**RECORDS TO USE:**
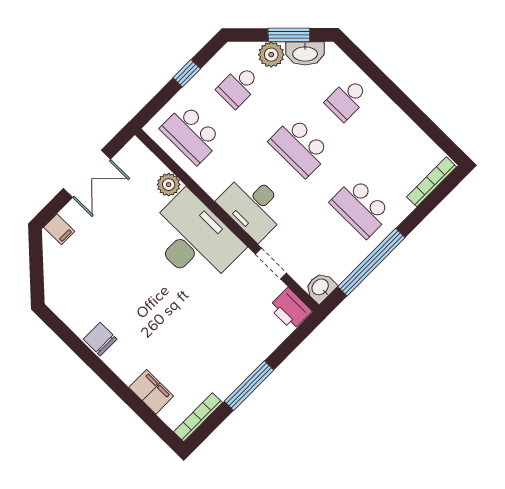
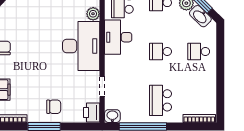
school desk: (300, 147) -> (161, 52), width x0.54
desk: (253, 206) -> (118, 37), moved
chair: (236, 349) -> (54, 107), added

---

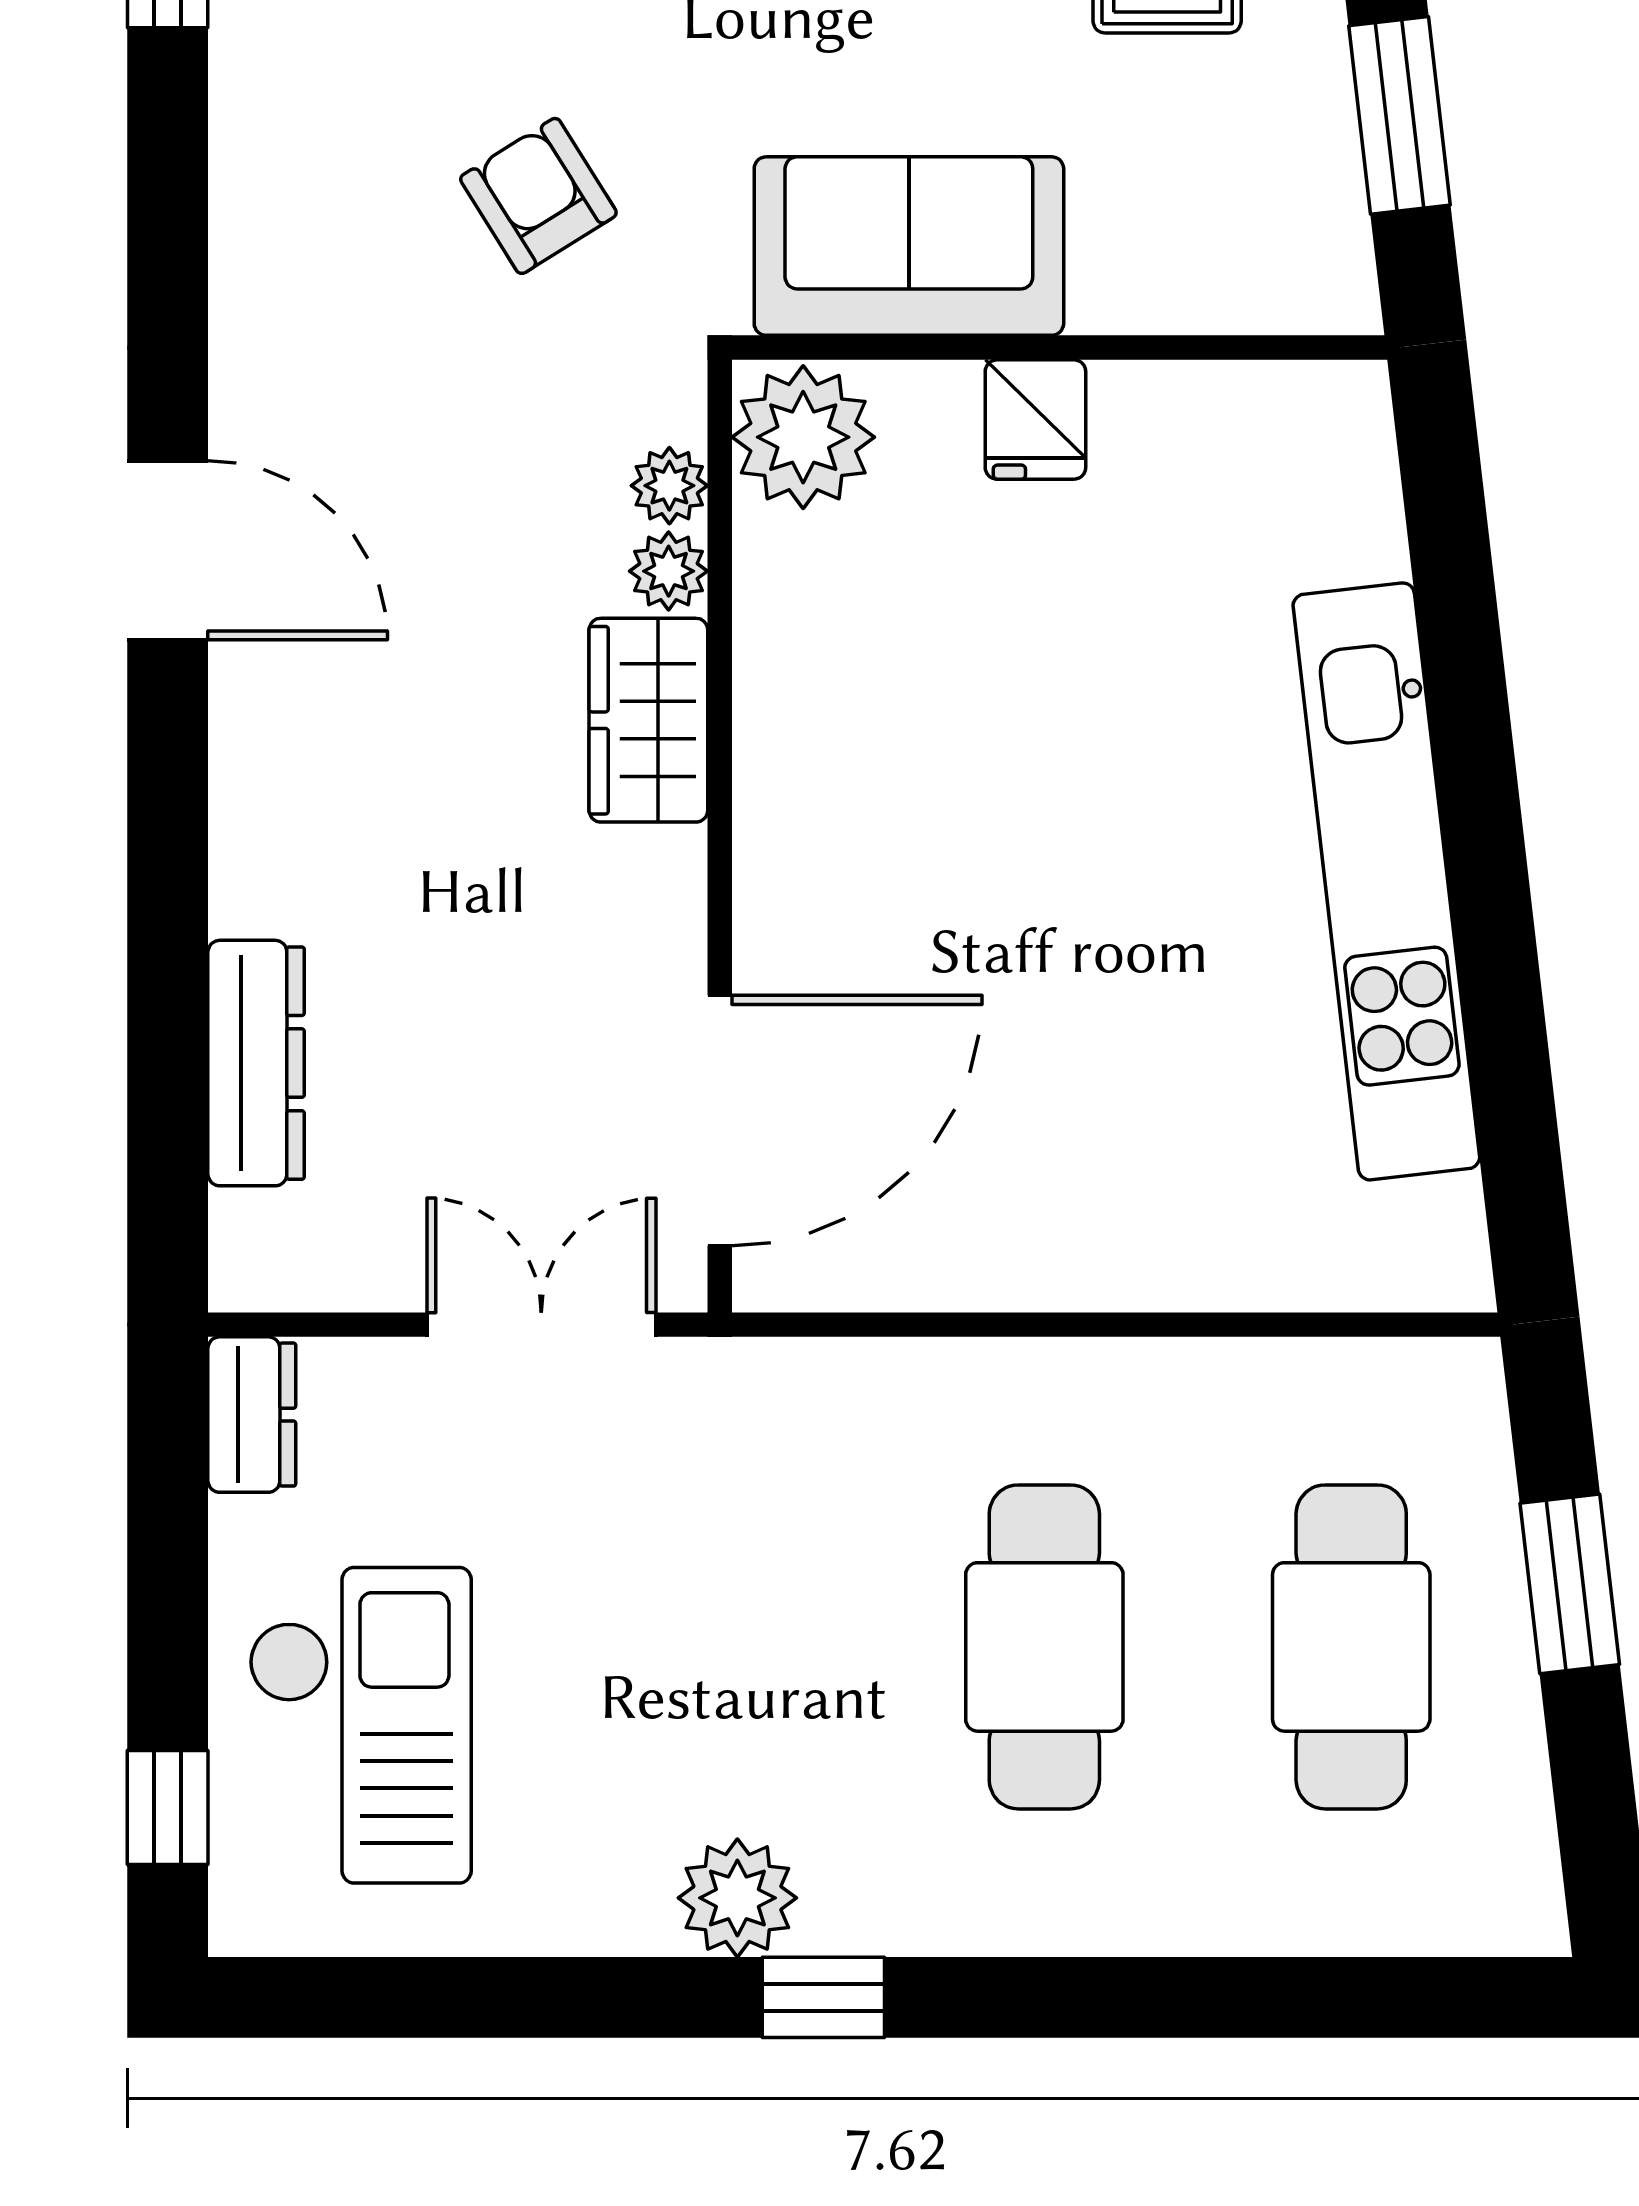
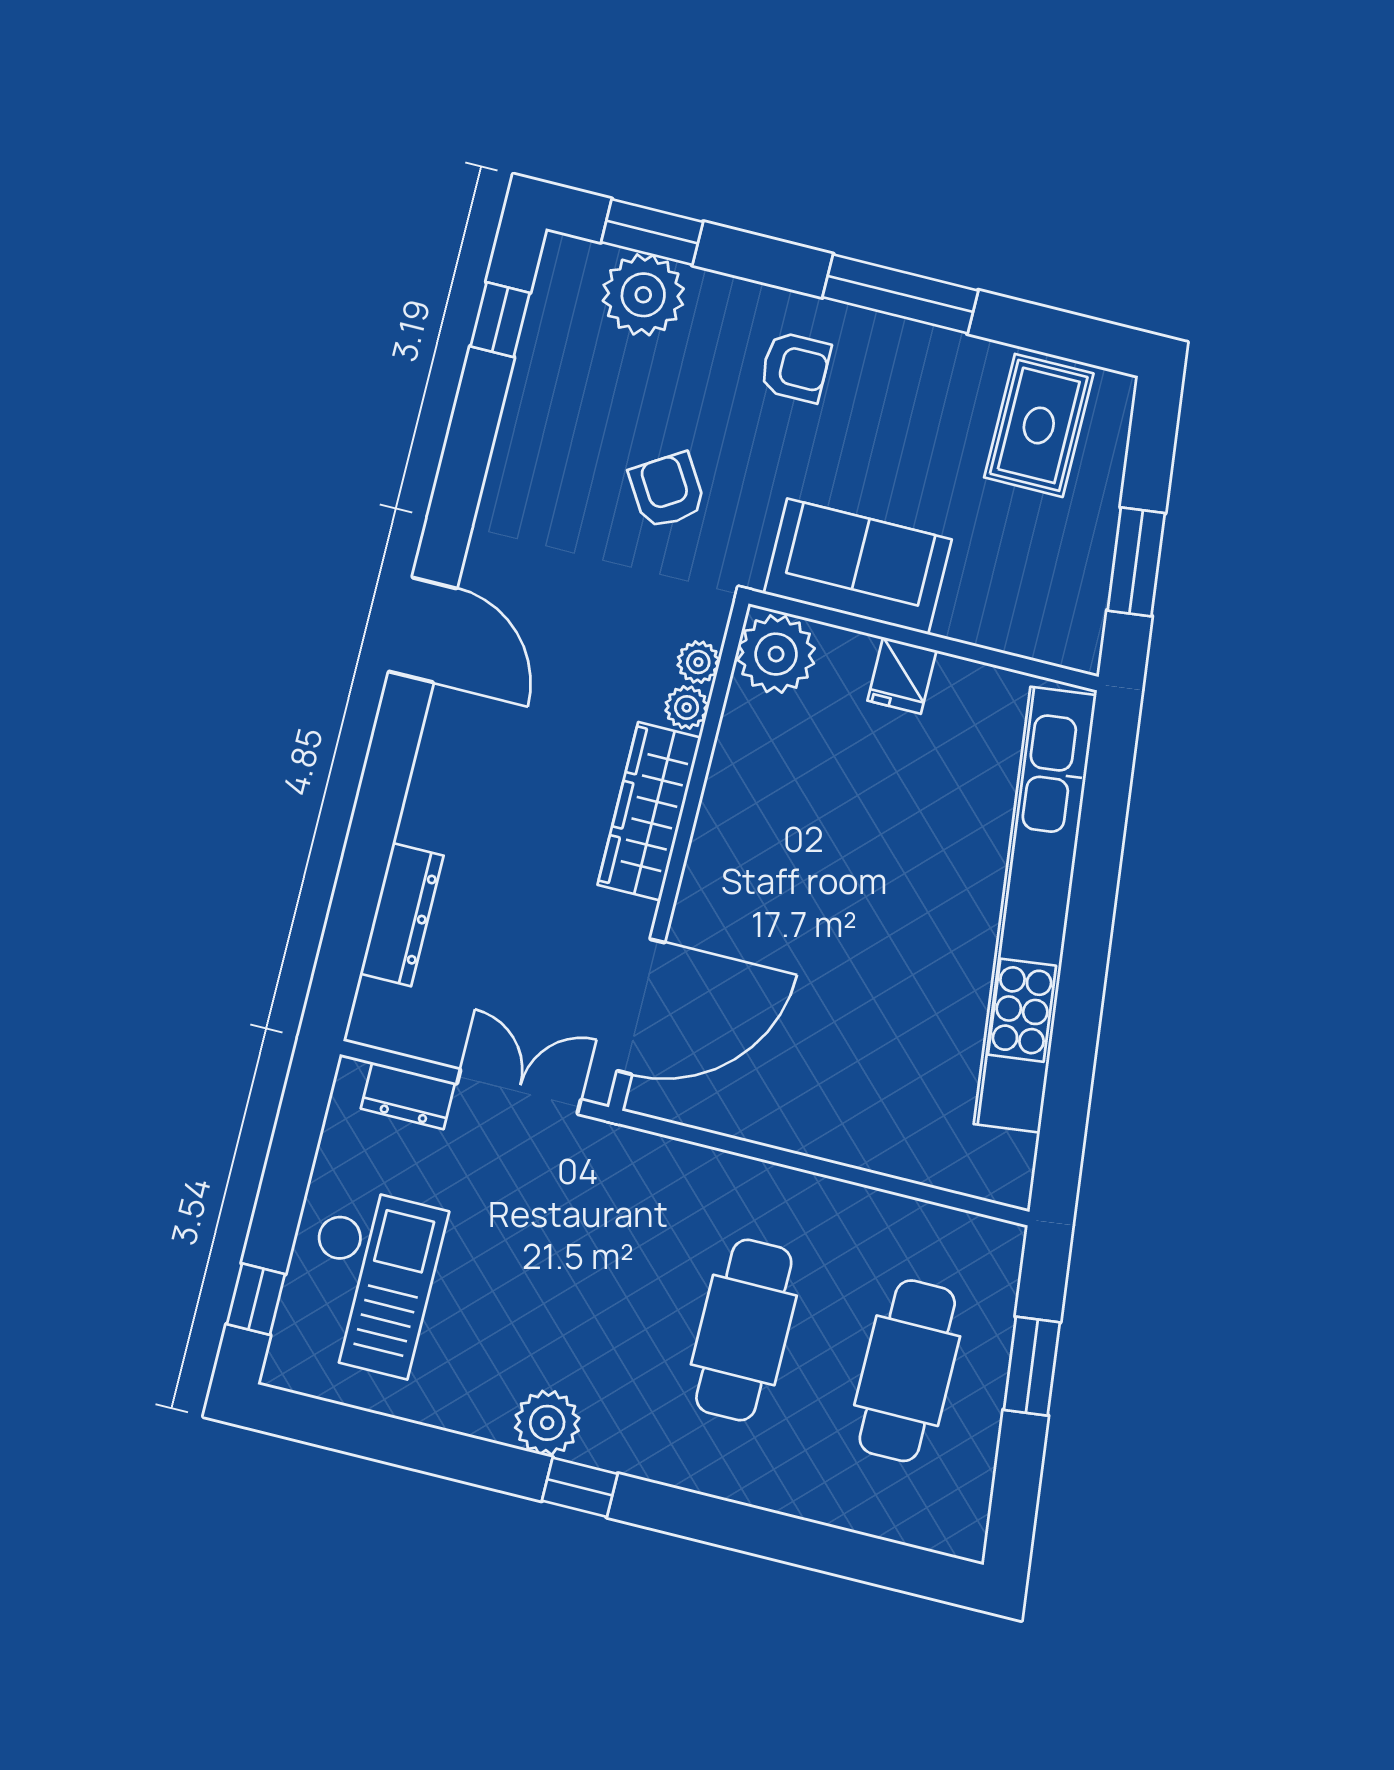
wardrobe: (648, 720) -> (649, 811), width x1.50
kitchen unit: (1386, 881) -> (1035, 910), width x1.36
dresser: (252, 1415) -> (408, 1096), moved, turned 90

**PROBLEM DESCRIPTION:** Say how many lines in the records hold the string "width", please, and add no other words.

**ANSWER FOR THE TASK:** 3